(Beginning of Data section)
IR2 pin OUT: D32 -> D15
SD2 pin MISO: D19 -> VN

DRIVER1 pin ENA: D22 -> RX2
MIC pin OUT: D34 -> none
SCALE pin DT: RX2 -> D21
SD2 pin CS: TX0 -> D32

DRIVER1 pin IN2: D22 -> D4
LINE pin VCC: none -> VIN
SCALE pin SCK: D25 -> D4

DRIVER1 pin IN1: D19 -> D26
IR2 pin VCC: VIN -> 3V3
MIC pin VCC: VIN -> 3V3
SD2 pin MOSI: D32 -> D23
(End of Data section)
(Beginning of Data section)
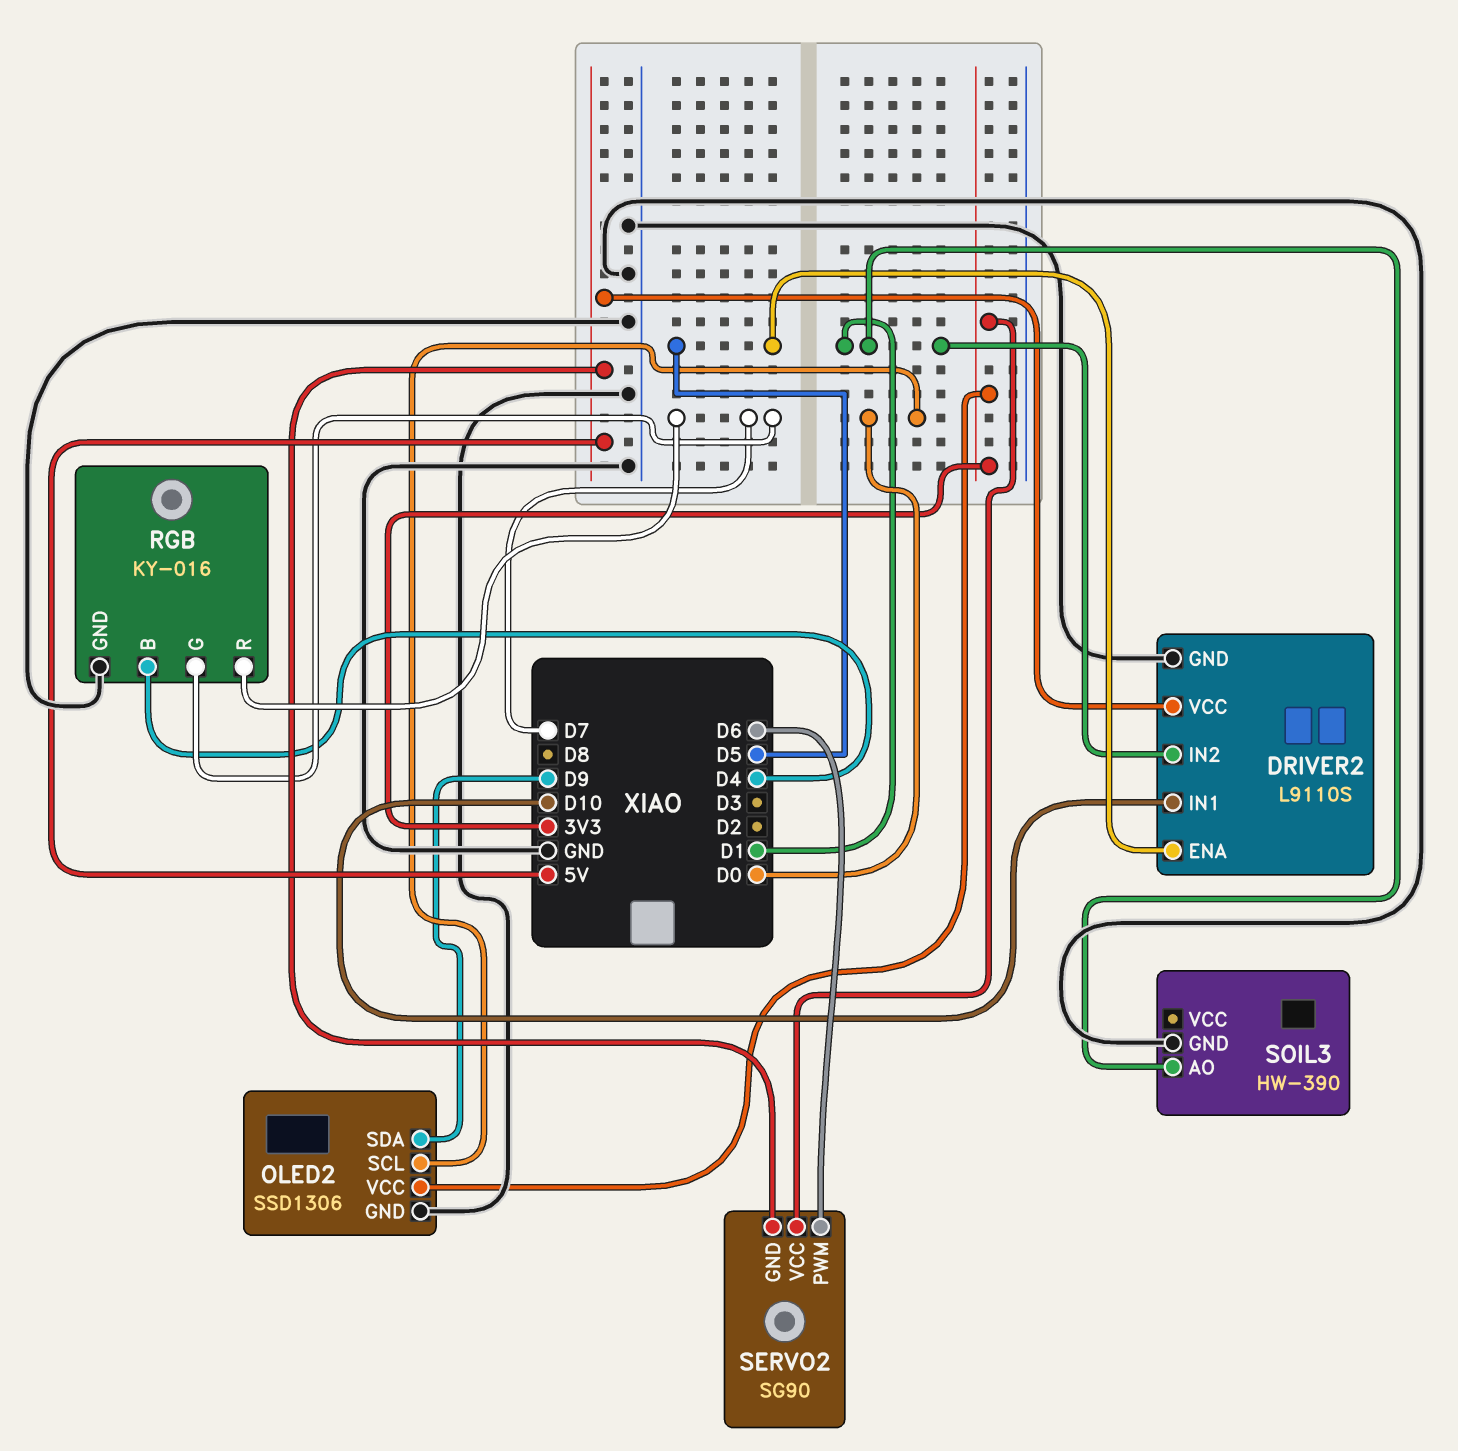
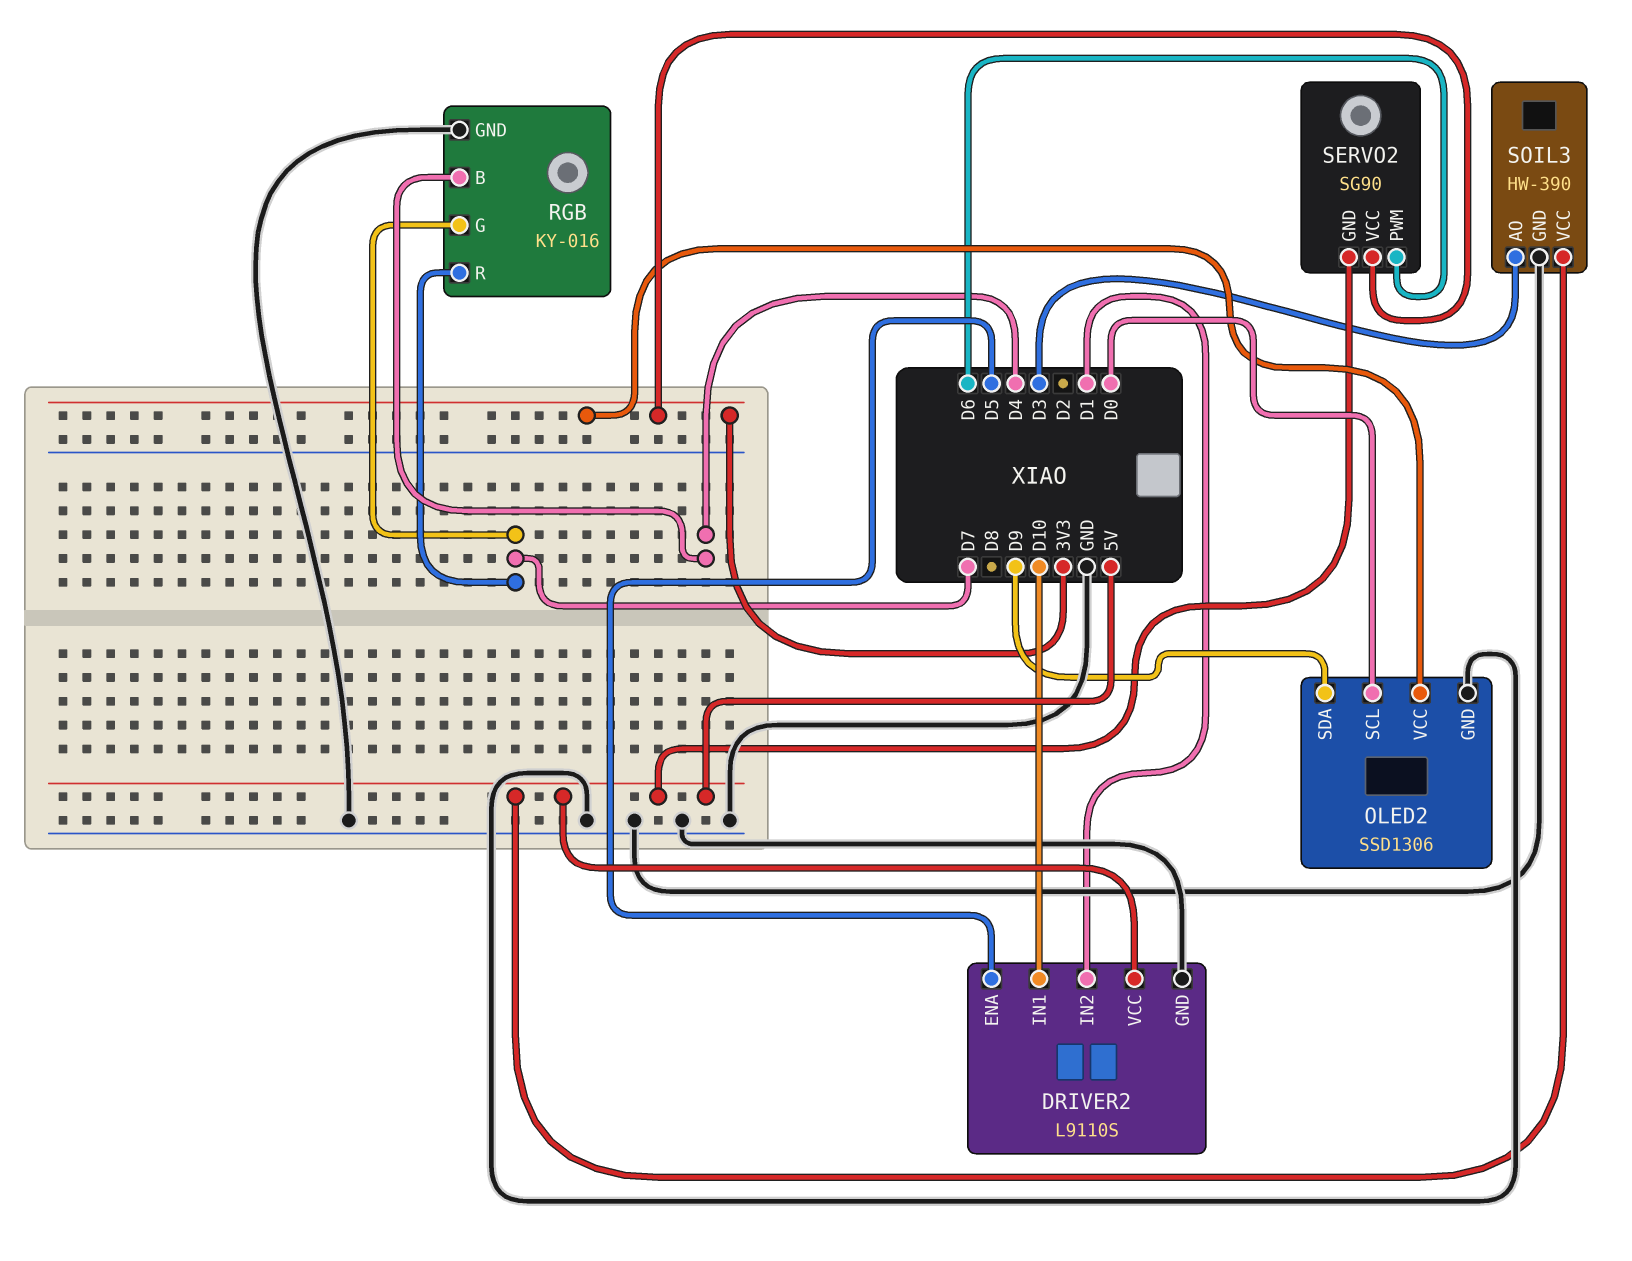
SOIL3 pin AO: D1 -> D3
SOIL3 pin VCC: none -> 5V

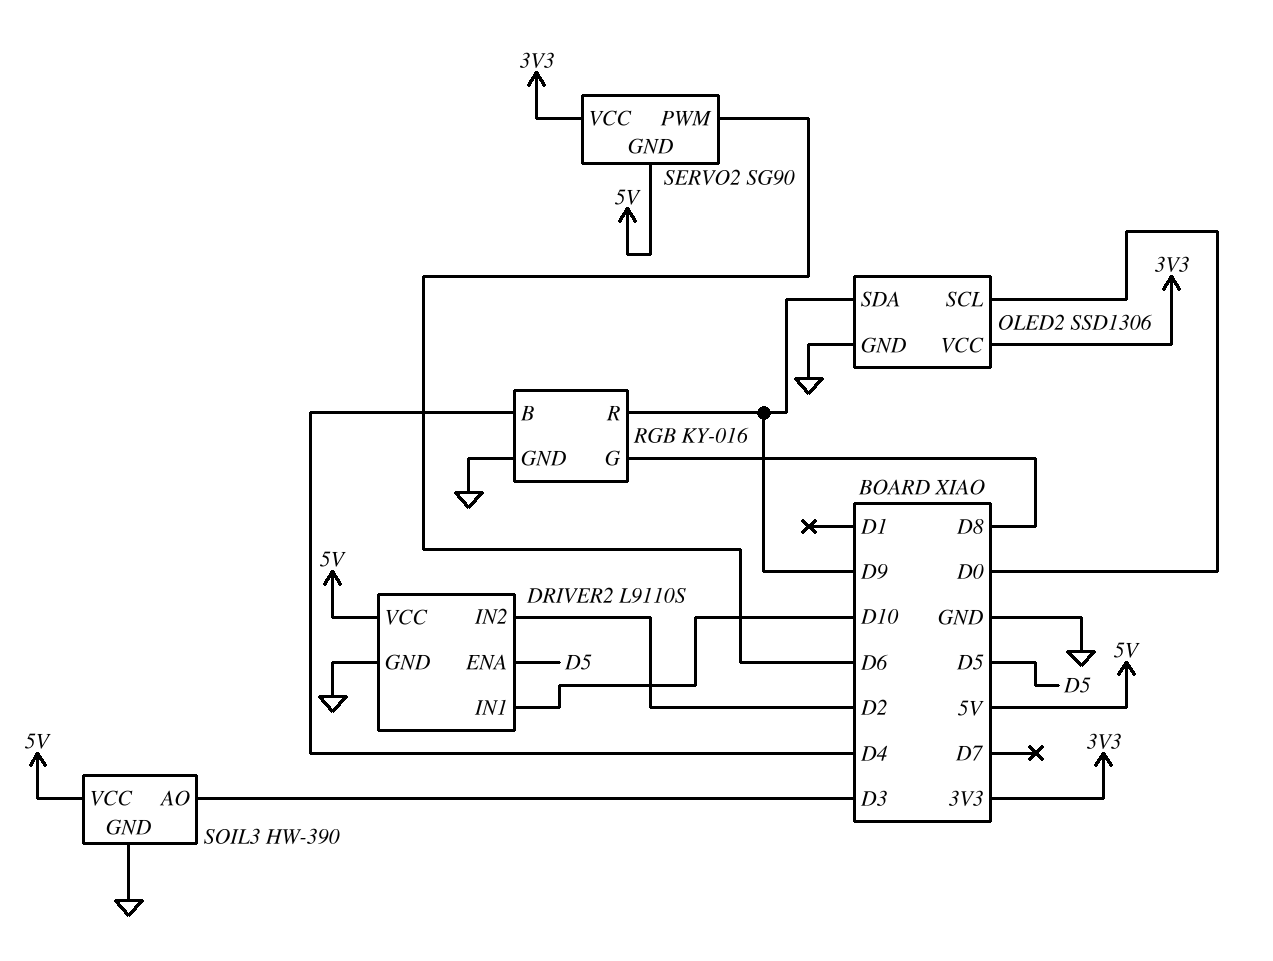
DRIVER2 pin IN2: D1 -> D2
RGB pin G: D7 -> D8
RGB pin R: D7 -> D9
(End of Data section)
| About this exercise |
Find "LINE pin VCC: none -> VIN" in the entries above and copy that whole line exactly, then each line after it through the line that contains "SD2 pin MOSI: D32 -> D23".

| Solution below |
LINE pin VCC: none -> VIN
SCALE pin SCK: D25 -> D4

DRIVER1 pin IN1: D19 -> D26
IR2 pin VCC: VIN -> 3V3
MIC pin VCC: VIN -> 3V3
SD2 pin MOSI: D32 -> D23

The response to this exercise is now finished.